### Goal of the exercise
Repeat all of the data below word for word, keeping no images.

### Data provided
= = = =
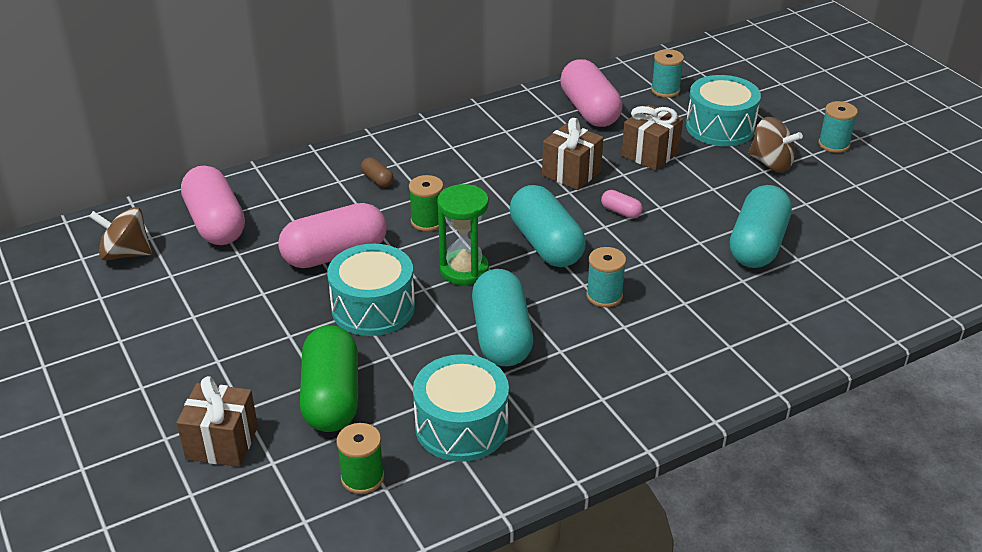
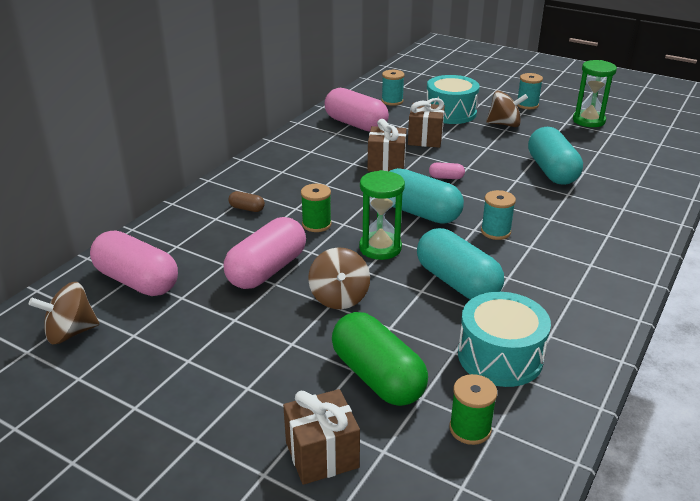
camera: 30 degrees left, 5 degrees down
(373, 307) = (339, 297): turquoise drum -> brown spinning top
(891, 191) = (588, 121): none -> green hourglass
= = = =
### Task output
camera: 30 degrees left, 5 degrees down
(373, 307) = (339, 297): turquoise drum -> brown spinning top
(891, 191) = (588, 121): none -> green hourglass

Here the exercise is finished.